_Task objective_: Scan the entries below for the word "degrees" and copy every line in which it occurs.

Scene difference descriptions
== Segment start ==
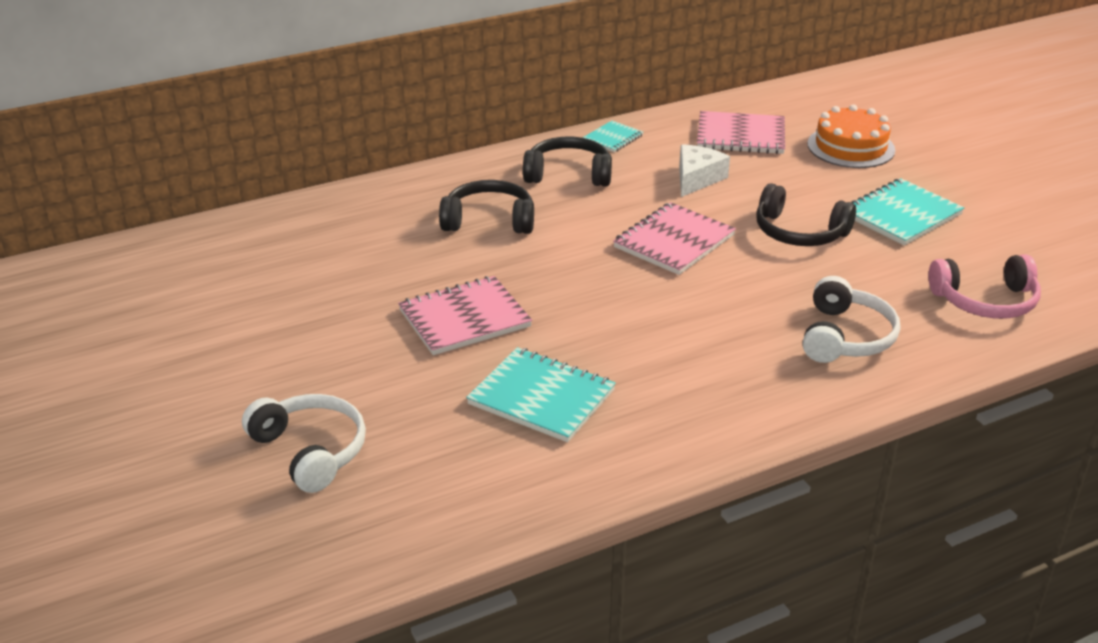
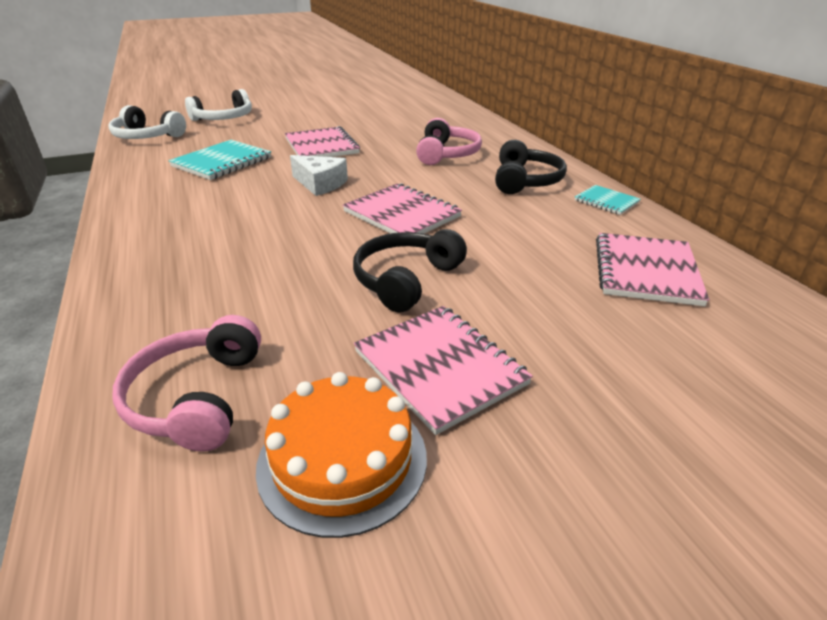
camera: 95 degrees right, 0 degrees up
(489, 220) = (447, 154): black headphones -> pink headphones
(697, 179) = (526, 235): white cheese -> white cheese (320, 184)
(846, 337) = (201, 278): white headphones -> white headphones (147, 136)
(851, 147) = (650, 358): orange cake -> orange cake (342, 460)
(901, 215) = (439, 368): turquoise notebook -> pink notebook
== Segment end ==
== Segment start ==
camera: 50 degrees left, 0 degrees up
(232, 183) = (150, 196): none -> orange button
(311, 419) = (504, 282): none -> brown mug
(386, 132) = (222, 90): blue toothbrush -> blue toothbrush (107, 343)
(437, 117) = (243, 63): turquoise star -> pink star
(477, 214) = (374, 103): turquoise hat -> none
== Segment end ==
_Exercise solution_:
camera: 95 degrees right, 0 degrees up
camera: 50 degrees left, 0 degrees up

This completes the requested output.